# ACTIVITY
With pictures left out, set down exactly the lines that begin at the one containing "U1 pin out: VO -> VN" and end with the last line of the entries below.

# Saved data entries

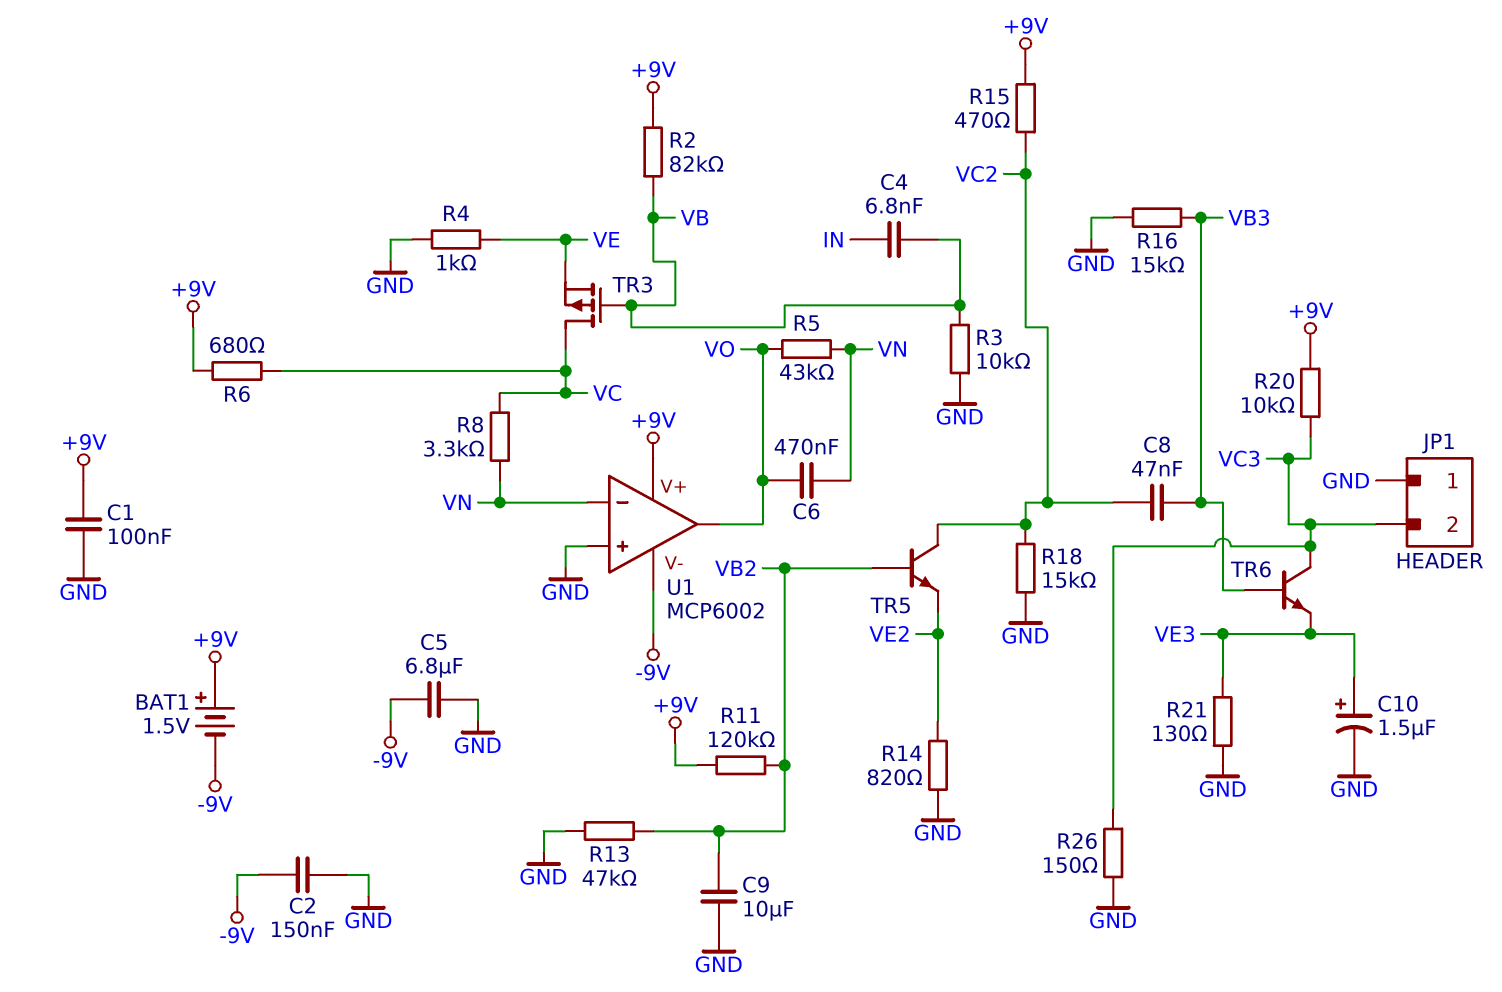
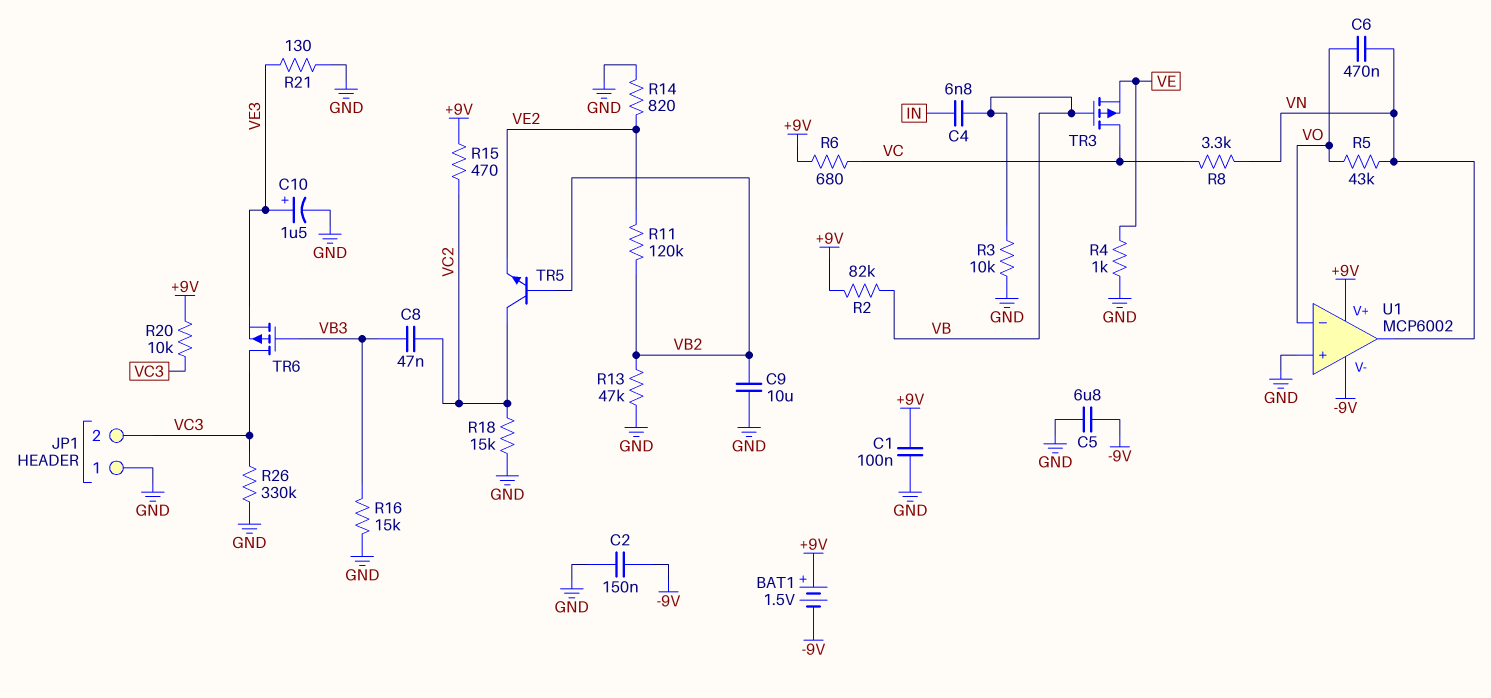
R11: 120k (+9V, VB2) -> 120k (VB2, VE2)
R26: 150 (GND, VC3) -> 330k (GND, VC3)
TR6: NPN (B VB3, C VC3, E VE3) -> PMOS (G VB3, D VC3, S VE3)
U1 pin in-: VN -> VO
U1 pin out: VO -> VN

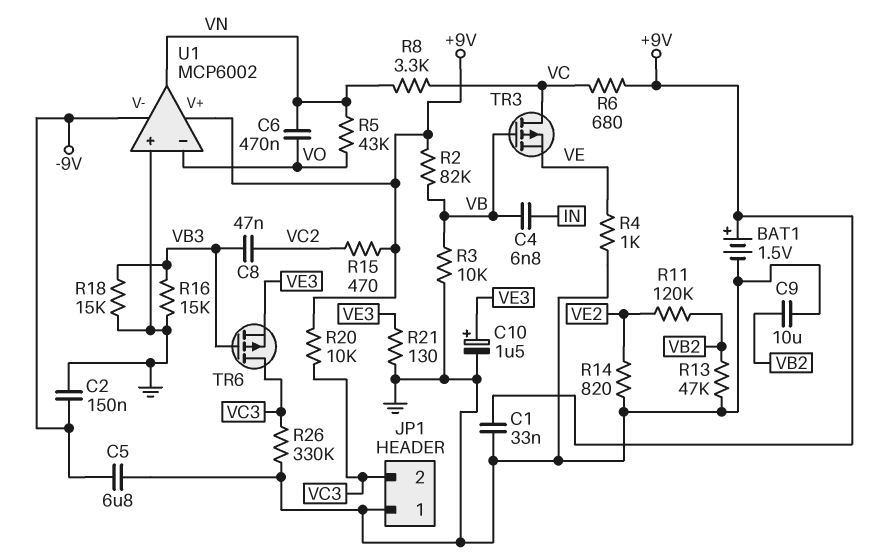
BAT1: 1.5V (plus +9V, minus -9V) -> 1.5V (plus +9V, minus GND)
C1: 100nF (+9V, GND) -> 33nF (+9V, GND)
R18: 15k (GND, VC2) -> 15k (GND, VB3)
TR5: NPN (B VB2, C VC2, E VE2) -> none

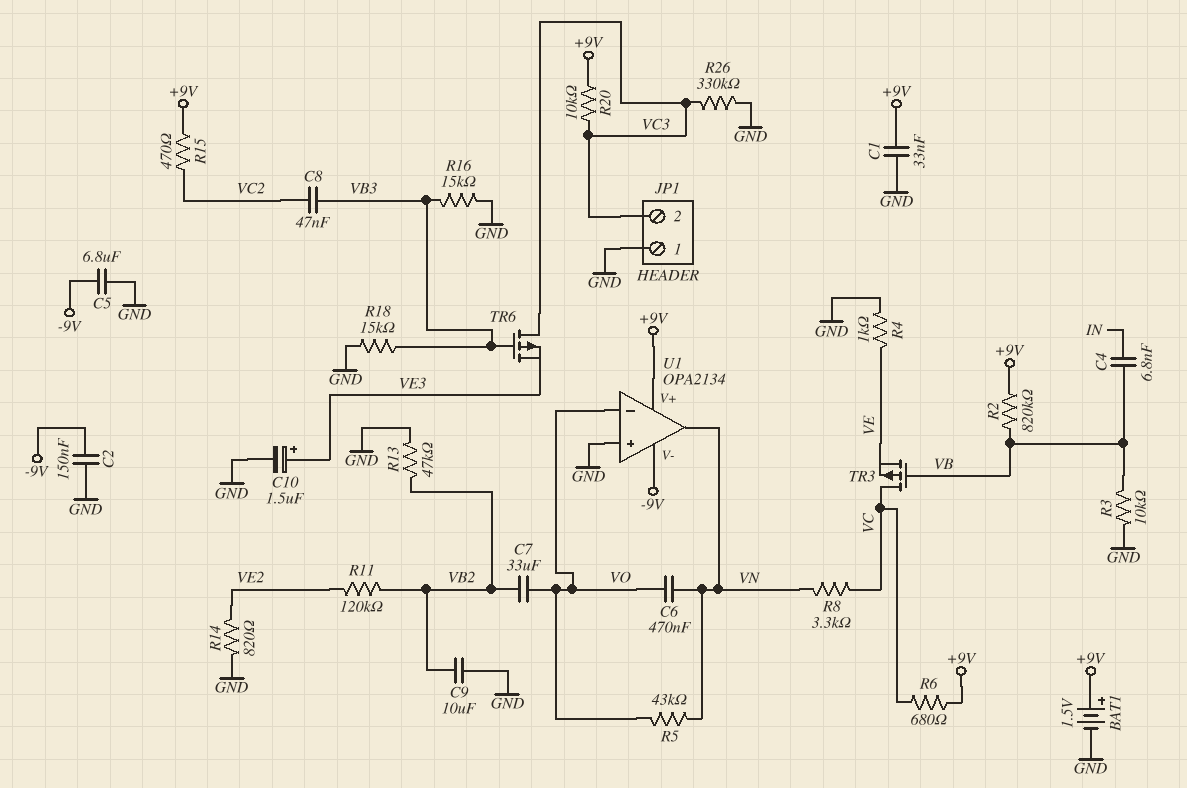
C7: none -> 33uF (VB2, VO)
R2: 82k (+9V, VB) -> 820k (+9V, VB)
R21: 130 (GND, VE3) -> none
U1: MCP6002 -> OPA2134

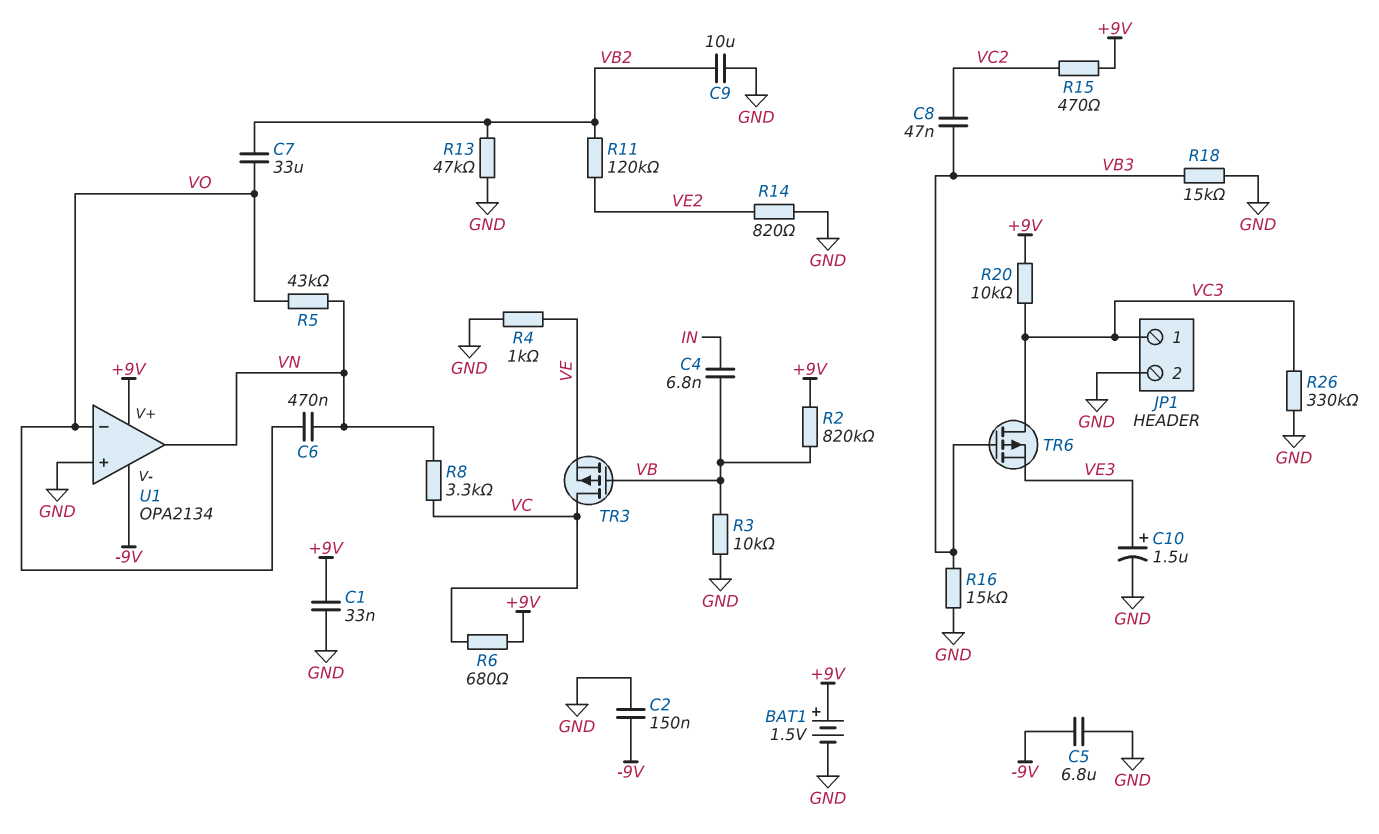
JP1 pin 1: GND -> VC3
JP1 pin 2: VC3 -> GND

# EXERCISE RESPONSE
U1 pin out: VO -> VN

BAT1: 1.5V (plus +9V, minus -9V) -> 1.5V (plus +9V, minus GND)
C1: 100nF (+9V, GND) -> 33nF (+9V, GND)
R18: 15k (GND, VC2) -> 15k (GND, VB3)
TR5: NPN (B VB2, C VC2, E VE2) -> none

C7: none -> 33uF (VB2, VO)
R2: 82k (+9V, VB) -> 820k (+9V, VB)
R21: 130 (GND, VE3) -> none
U1: MCP6002 -> OPA2134

JP1 pin 1: GND -> VC3
JP1 pin 2: VC3 -> GND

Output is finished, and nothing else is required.